## INPUT
⟨
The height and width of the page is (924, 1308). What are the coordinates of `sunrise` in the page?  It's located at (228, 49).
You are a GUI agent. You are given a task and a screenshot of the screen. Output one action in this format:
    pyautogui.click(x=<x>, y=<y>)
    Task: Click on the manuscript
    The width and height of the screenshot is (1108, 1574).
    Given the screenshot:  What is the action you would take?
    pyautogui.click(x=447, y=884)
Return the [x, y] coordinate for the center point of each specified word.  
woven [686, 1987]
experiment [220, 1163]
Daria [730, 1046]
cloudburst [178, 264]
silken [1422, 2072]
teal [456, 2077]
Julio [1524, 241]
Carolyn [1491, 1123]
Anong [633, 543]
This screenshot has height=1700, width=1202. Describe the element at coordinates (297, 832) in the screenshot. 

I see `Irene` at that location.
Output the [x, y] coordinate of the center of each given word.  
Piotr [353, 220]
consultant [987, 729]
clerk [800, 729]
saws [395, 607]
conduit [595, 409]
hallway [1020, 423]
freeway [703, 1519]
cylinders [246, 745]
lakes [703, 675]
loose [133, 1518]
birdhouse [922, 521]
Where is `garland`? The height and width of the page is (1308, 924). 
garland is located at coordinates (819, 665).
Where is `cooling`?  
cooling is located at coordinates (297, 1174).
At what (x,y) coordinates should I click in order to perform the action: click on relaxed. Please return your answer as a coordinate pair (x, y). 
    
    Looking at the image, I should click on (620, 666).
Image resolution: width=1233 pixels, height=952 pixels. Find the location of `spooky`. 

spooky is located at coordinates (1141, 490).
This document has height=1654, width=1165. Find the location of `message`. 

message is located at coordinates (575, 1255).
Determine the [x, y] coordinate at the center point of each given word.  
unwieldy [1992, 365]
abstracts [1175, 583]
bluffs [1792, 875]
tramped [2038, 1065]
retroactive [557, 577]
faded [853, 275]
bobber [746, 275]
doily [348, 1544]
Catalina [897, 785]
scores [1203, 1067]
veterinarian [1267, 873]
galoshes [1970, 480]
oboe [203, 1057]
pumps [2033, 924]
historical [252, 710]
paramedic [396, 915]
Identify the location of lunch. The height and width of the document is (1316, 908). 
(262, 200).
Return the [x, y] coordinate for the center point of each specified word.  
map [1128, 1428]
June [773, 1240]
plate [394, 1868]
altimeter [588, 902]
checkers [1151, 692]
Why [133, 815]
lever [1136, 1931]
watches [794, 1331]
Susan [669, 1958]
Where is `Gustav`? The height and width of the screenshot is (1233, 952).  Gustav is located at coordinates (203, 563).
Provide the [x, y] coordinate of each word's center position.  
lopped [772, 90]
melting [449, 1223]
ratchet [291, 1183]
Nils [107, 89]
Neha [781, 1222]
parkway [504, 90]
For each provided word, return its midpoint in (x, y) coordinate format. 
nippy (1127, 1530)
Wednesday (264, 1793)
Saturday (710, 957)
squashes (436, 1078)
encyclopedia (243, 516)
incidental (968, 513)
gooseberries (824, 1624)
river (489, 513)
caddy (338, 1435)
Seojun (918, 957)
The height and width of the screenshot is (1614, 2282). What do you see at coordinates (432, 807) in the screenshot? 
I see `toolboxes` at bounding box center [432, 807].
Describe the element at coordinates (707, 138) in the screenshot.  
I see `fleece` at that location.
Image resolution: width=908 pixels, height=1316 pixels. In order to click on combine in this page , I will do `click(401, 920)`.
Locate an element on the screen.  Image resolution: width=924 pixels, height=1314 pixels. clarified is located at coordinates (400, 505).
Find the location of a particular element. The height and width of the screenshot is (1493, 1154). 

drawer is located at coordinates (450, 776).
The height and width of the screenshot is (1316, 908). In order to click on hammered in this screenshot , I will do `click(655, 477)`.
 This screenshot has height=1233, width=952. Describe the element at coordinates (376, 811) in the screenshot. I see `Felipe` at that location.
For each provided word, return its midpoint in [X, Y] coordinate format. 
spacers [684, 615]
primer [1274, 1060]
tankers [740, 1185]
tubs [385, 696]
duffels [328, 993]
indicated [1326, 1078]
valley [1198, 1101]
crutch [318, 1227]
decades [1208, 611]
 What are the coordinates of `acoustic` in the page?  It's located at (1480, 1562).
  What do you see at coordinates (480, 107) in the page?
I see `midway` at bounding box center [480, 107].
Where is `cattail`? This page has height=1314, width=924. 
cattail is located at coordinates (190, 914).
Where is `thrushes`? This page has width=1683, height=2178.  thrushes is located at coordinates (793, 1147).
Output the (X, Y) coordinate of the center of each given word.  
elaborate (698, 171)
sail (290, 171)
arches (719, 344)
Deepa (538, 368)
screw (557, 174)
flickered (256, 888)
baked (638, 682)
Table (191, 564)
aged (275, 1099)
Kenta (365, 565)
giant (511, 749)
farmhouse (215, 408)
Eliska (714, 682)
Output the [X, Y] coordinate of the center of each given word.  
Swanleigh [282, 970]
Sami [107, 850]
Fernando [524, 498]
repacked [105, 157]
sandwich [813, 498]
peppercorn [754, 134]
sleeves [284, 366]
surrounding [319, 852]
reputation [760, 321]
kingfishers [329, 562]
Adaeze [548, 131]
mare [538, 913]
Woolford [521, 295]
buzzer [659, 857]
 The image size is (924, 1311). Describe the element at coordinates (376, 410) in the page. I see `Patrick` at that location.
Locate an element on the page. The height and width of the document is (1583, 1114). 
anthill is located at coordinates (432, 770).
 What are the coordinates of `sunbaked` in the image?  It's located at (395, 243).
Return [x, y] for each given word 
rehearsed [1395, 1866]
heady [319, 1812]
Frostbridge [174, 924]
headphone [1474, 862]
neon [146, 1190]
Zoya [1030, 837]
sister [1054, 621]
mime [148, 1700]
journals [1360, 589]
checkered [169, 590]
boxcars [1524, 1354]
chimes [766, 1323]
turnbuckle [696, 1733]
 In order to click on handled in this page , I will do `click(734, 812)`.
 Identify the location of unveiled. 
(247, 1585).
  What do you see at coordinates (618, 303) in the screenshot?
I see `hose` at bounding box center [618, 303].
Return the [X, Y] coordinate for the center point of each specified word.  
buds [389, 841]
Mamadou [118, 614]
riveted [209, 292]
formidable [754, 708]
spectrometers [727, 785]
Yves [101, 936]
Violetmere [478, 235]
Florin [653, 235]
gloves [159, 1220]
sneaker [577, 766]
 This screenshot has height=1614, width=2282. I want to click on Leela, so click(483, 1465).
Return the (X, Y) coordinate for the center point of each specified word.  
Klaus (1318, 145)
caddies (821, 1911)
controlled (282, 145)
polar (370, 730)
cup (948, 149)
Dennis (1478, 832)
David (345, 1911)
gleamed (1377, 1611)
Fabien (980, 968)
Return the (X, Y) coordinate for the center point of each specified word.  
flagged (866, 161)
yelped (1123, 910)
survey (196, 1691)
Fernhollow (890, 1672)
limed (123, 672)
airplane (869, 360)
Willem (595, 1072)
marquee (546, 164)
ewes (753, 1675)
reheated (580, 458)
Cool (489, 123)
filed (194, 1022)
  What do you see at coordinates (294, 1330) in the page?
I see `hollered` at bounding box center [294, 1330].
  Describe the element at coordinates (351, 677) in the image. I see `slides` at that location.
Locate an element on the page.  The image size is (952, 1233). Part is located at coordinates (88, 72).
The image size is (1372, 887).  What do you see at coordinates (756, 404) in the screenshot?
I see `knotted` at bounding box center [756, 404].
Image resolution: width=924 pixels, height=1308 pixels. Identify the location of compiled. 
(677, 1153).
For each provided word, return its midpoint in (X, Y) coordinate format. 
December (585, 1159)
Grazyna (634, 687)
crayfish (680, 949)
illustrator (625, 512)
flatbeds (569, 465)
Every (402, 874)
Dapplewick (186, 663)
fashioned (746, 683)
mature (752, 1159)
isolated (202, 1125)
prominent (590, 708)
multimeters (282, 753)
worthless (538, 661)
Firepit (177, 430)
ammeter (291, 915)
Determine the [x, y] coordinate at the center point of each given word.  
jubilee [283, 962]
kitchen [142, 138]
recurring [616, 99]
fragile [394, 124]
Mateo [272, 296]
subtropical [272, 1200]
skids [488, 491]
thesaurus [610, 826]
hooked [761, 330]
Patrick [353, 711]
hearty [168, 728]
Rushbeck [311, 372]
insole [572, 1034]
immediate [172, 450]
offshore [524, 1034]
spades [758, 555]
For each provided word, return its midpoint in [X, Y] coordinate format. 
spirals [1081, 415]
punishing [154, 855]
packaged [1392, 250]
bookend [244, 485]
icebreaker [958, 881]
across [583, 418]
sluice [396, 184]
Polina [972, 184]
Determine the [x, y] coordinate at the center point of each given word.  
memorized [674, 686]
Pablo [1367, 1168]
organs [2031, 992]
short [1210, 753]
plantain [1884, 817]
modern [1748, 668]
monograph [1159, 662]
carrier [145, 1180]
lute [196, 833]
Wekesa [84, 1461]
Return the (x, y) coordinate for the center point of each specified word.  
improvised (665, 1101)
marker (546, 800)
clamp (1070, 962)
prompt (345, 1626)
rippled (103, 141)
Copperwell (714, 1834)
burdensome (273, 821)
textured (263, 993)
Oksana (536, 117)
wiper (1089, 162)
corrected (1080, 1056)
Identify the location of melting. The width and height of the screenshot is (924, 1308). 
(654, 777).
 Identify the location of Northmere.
⟩
## EXERCISE GOAL
Turn the lines of the listing above, starting at the line that contains "historical [252, 710]" and ending at the line that contains "Image resolution: width=908", into a JSON list of strings. Include both of those lines, give one string per line, and leave out any blank lines.

## SOLUTION TO THE EXERCISE
[
  "historical [252, 710]",
  "paramedic [396, 915]",
  "Identify the location of lunch. The height and width of the document is (1316, 908). ",
  "(262, 200).",
  "Return the [x, y] coordinate for the center point of each specified word.  ",
  "map [1128, 1428]",
  "June [773, 1240]",
  "plate [394, 1868]",
  "altimeter [588, 902]",
  "checkers [1151, 692]",
  "Why [133, 815]",
  "lever [1136, 1931]",
  "watches [794, 1331]",
  "Susan [669, 1958]",
  "Where is `Gustav`? The height and width of the screenshot is (1233, 952).  Gustav is located at coordinates (203, 563).",
  "Provide the [x, y] coordinate of each word's center position.  ",
  "lopped [772, 90]",
  "melting [449, 1223]",
  "ratchet [291, 1183]",
  "Nils [107, 89]",
  "Neha [781, 1222]",
  "parkway [504, 90]",
  "For each provided word, return its midpoint in (x, y) coordinate format. ",
  "nippy (1127, 1530)",
  "Wednesday (264, 1793)",
  "Saturday (710, 957)",
  "squashes (436, 1078)",
  "encyclopedia (243, 516)",
  "incidental (968, 513)",
  "gooseberries (824, 1624)",
  "river (489, 513)",
  "caddy (338, 1435)",
  "Seojun (918, 957)",
  "The height and width of the screenshot is (1614, 2282). What do you see at coordinates (432, 807) in the screenshot? ",
  "I see `toolboxes` at bounding box center [432, 807].",
  "Describe the element at coordinates (707, 138) in the screenshot.  ",
  "I see `fleece` at that location.",
  "Image resolution: width=908 pixels, height=1316 pixels. In order to click on combine in this page , I will do `click(401, 920)`."
]